What is expected: Find the word "grey" below. Copy each line that has it.

Source records:
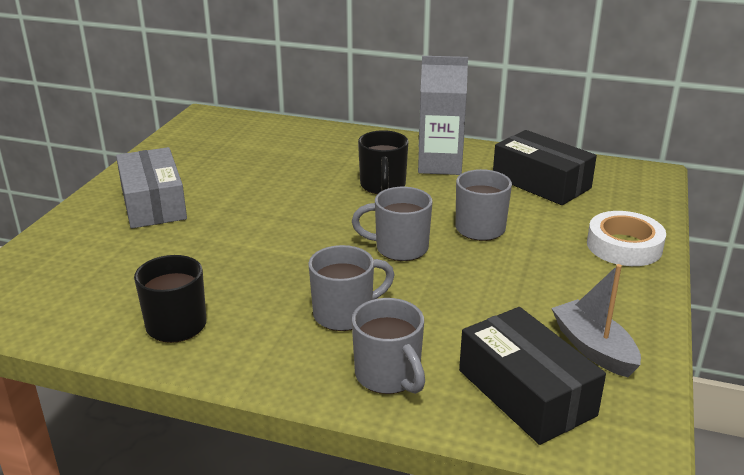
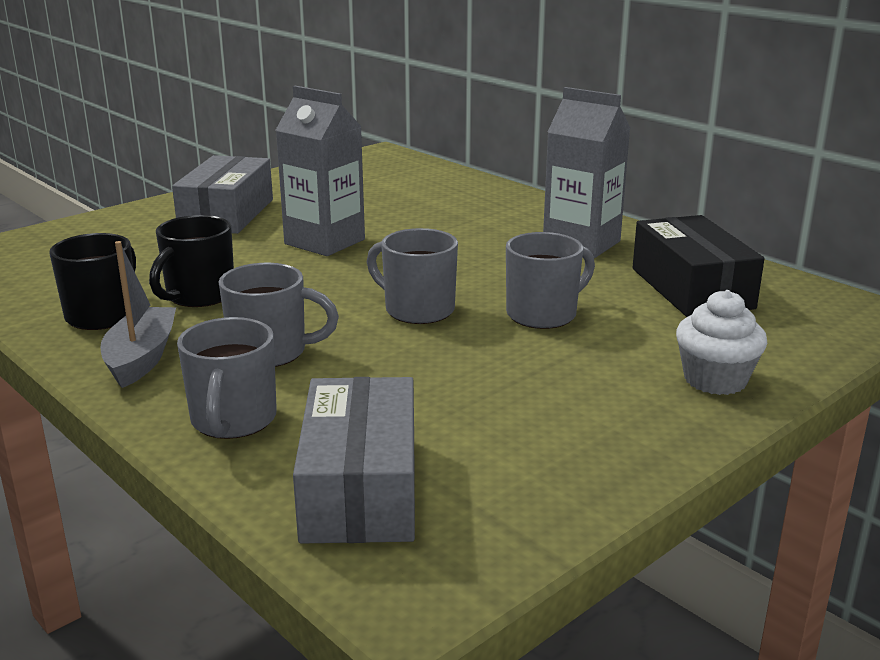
camera: 30 degrees right, 5 degrees down
(264, 209) = (324, 242): none -> grey carton
(383, 186) = (482, 249): black mug -> black mug (199, 296)
(526, 392) = (360, 487): black box -> grey box
(593, 348) = (511, 472): grey boat -> grey boat (141, 358)
(624, 246) = (715, 380): white tape -> white cupcake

Task answer:
(264, 209) = (324, 242): none -> grey carton
(526, 392) = (360, 487): black box -> grey box
(593, 348) = (511, 472): grey boat -> grey boat (141, 358)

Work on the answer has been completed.